(Stored records)
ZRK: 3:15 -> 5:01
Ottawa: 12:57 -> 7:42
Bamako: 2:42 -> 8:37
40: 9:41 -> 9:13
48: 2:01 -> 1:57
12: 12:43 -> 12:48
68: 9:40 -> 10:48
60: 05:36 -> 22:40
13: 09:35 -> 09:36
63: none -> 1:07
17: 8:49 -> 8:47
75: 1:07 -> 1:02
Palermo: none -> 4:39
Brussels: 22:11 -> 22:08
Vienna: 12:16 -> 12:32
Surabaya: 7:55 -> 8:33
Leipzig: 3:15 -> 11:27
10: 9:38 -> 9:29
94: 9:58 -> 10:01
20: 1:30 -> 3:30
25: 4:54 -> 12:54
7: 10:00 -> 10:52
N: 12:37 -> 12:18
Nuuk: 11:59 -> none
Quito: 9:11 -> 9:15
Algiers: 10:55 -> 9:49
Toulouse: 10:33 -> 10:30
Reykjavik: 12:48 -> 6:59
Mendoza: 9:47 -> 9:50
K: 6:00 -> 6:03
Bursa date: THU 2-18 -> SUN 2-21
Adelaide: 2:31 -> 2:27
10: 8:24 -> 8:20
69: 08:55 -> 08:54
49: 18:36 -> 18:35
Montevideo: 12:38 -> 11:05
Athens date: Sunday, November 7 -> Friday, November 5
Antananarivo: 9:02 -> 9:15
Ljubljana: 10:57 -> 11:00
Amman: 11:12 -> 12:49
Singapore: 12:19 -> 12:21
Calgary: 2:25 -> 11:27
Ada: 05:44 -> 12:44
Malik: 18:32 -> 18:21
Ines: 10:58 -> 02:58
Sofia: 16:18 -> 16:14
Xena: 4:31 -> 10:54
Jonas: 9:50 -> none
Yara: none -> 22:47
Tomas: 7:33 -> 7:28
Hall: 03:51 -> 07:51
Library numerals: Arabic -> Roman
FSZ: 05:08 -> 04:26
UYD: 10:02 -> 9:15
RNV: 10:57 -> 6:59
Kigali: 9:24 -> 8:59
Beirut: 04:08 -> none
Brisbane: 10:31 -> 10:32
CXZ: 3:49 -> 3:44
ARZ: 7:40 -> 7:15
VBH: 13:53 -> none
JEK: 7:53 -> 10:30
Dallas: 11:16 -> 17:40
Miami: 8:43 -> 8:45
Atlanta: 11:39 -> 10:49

# [REQUEST]
Express every line in the items above as a Markdown table, skipping blank lines. Use two columns, Row and Line: Row holds the row number and Line holds the line.

# [COMPLETE ANSWER]
| Row | Line |
|---|---|
| 1 | ZRK: 3:15 -> 5:01 |
| 2 | Ottawa: 12:57 -> 7:42 |
| 3 | Bamako: 2:42 -> 8:37 |
| 4 | 40: 9:41 -> 9:13 |
| 5 | 48: 2:01 -> 1:57 |
| 6 | 12: 12:43 -> 12:48 |
| 7 | 68: 9:40 -> 10:48 |
| 8 | 60: 05:36 -> 22:40 |
| 9 | 13: 09:35 -> 09:36 |
| 10 | 63: none -> 1:07 |
| 11 | 17: 8:49 -> 8:47 |
| 12 | 75: 1:07 -> 1:02 |
| 13 | Palermo: none -> 4:39 |
| 14 | Brussels: 22:11 -> 22:08 |
| 15 | Vienna: 12:16 -> 12:32 |
| 16 | Surabaya: 7:55 -> 8:33 |
| 17 | Leipzig: 3:15 -> 11:27 |
| 18 | 10: 9:38 -> 9:29 |
| 19 | 94: 9:58 -> 10:01 |
| 20 | 20: 1:30 -> 3:30 |
| 21 | 25: 4:54 -> 12:54 |
| 22 | 7: 10:00 -> 10:52 |
| 23 | N: 12:37 -> 12:18 |
| 24 | Nuuk: 11:59 -> none |
| 25 | Quito: 9:11 -> 9:15 |
| 26 | Algiers: 10:55 -> 9:49 |
| 27 | Toulouse: 10:33 -> 10:30 |
| 28 | Reykjavik: 12:48 -> 6:59 |
| 29 | Mendoza: 9:47 -> 9:50 |
| 30 | K: 6:00 -> 6:03 |
| 31 | Bursa date: THU 2-18 -> SUN 2-21 |
| 32 | Adelaide: 2:31 -> 2:27 |
| 33 | 10: 8:24 -> 8:20 |
| 34 | 69: 08:55 -> 08:54 |
| 35 | 49: 18:36 -> 18:35 |
| 36 | Montevideo: 12:38 -> 11:05 |
| 37 | Athens date: Sunday, November 7 -> Friday, November 5 |
| 38 | Antananarivo: 9:02 -> 9:15 |
| 39 | Ljubljana: 10:57 -> 11:00 |
| 40 | Amman: 11:12 -> 12:49 |
| 41 | Singapore: 12:19 -> 12:21 |
| 42 | Calgary: 2:25 -> 11:27 |
| 43 | Ada: 05:44 -> 12:44 |
| 44 | Malik: 18:32 -> 18:21 |
| 45 | Ines: 10:58 -> 02:58 |
| 46 | Sofia: 16:18 -> 16:14 |
| 47 | Xena: 4:31 -> 10:54 |
| 48 | Jonas: 9:50 -> none |
| 49 | Yara: none -> 22:47 |
| 50 | Tomas: 7:33 -> 7:28 |
| 51 | Hall: 03:51 -> 07:51 |
| 52 | Library numerals: Arabic -> Roman |
| 53 | FSZ: 05:08 -> 04:26 |
| 54 | UYD: 10:02 -> 9:15 |
| 55 | RNV: 10:57 -> 6:59 |
| 56 | Kigali: 9:24 -> 8:59 |
| 57 | Beirut: 04:08 -> none |
| 58 | Brisbane: 10:31 -> 10:32 |
| 59 | CXZ: 3:49 -> 3:44 |
| 60 | ARZ: 7:40 -> 7:15 |
| 61 | VBH: 13:53 -> none |
| 62 | JEK: 7:53 -> 10:30 |
| 63 | Dallas: 11:16 -> 17:40 |
| 64 | Miami: 8:43 -> 8:45 |
| 65 | Atlanta: 11:39 -> 10:49 |